About this exercise: All of the entries are to be returned word for word.
··· Records provided
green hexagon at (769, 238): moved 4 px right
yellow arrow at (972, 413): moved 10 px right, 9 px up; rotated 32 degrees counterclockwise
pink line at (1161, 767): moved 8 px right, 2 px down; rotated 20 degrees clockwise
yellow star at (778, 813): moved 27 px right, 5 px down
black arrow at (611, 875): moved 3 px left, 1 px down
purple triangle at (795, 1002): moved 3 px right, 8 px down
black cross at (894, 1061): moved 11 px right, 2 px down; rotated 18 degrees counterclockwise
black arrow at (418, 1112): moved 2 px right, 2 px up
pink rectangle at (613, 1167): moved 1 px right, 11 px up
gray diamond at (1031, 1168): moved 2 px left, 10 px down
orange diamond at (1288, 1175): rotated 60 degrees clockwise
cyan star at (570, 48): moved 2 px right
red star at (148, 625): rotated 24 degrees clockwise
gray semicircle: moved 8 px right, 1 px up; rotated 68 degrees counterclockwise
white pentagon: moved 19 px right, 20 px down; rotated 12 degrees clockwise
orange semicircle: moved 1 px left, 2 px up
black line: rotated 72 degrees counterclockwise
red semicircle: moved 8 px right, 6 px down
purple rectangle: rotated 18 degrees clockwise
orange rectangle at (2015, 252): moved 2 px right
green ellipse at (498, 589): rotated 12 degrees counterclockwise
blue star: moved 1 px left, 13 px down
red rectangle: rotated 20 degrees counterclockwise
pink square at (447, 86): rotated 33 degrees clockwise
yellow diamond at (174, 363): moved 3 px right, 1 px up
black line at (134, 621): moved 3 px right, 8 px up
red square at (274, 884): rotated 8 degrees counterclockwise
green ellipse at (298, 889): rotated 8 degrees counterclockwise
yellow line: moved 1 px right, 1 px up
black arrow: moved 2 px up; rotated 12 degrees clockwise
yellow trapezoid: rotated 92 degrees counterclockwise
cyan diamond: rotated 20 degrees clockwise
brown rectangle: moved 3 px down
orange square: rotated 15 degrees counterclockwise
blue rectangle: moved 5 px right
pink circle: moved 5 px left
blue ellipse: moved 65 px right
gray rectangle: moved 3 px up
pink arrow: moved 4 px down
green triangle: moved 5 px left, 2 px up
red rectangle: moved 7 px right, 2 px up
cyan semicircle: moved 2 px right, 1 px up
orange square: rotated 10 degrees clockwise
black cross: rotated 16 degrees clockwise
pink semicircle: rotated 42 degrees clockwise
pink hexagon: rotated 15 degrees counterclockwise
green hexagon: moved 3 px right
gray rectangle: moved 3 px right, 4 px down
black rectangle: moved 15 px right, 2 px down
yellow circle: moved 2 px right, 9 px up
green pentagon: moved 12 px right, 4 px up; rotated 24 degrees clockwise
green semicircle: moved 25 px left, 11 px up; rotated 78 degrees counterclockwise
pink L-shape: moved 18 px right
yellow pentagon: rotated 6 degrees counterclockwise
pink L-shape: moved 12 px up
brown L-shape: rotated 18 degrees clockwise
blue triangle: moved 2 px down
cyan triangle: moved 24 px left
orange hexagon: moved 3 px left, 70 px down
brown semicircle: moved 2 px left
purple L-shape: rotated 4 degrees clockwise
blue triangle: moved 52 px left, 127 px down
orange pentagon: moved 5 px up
······
Response box:
green hexagon at (769, 238): moved 4 px right
yellow arrow at (972, 413): moved 10 px right, 9 px up; rotated 32 degrees counterclockwise
pink line at (1161, 767): moved 8 px right, 2 px down; rotated 20 degrees clockwise
yellow star at (778, 813): moved 27 px right, 5 px down
black arrow at (611, 875): moved 3 px left, 1 px down
purple triangle at (795, 1002): moved 3 px right, 8 px down
black cross at (894, 1061): moved 11 px right, 2 px down; rotated 18 degrees counterclockwise
black arrow at (418, 1112): moved 2 px right, 2 px up
pink rectangle at (613, 1167): moved 1 px right, 11 px up
gray diamond at (1031, 1168): moved 2 px left, 10 px down
orange diamond at (1288, 1175): rotated 60 degrees clockwise
cyan star at (570, 48): moved 2 px right
red star at (148, 625): rotated 24 degrees clockwise
gray semicircle: moved 8 px right, 1 px up; rotated 68 degrees counterclockwise
white pentagon: moved 19 px right, 20 px down; rotated 12 degrees clockwise
orange semicircle: moved 1 px left, 2 px up
black line: rotated 72 degrees counterclockwise
red semicircle: moved 8 px right, 6 px down
purple rectangle: rotated 18 degrees clockwise
orange rectangle at (2015, 252): moved 2 px right
green ellipse at (498, 589): rotated 12 degrees counterclockwise
blue star: moved 1 px left, 13 px down
red rectangle: rotated 20 degrees counterclockwise
pink square at (447, 86): rotated 33 degrees clockwise
yellow diamond at (174, 363): moved 3 px right, 1 px up
black line at (134, 621): moved 3 px right, 8 px up
red square at (274, 884): rotated 8 degrees counterclockwise
green ellipse at (298, 889): rotated 8 degrees counterclockwise
yellow line: moved 1 px right, 1 px up
black arrow: moved 2 px up; rotated 12 degrees clockwise
yellow trapezoid: rotated 92 degrees counterclockwise
cyan diamond: rotated 20 degrees clockwise
brown rectangle: moved 3 px down
orange square: rotated 15 degrees counterclockwise
blue rectangle: moved 5 px right
pink circle: moved 5 px left
blue ellipse: moved 65 px right
gray rectangle: moved 3 px up
pink arrow: moved 4 px down
green triangle: moved 5 px left, 2 px up
red rectangle: moved 7 px right, 2 px up
cyan semicircle: moved 2 px right, 1 px up
orange square: rotated 10 degrees clockwise
black cross: rotated 16 degrees clockwise
pink semicircle: rotated 42 degrees clockwise
pink hexagon: rotated 15 degrees counterclockwise
green hexagon: moved 3 px right
gray rectangle: moved 3 px right, 4 px down
black rectangle: moved 15 px right, 2 px down
yellow circle: moved 2 px right, 9 px up
green pentagon: moved 12 px right, 4 px up; rotated 24 degrees clockwise
green semicircle: moved 25 px left, 11 px up; rotated 78 degrees counterclockwise
pink L-shape: moved 18 px right
yellow pentagon: rotated 6 degrees counterclockwise
pink L-shape: moved 12 px up
brown L-shape: rotated 18 degrees clockwise
blue triangle: moved 2 px down
cyan triangle: moved 24 px left
orange hexagon: moved 3 px left, 70 px down
brown semicircle: moved 2 px left
purple L-shape: rotated 4 degrees clockwise
blue triangle: moved 52 px left, 127 px down
orange pentagon: moved 5 px up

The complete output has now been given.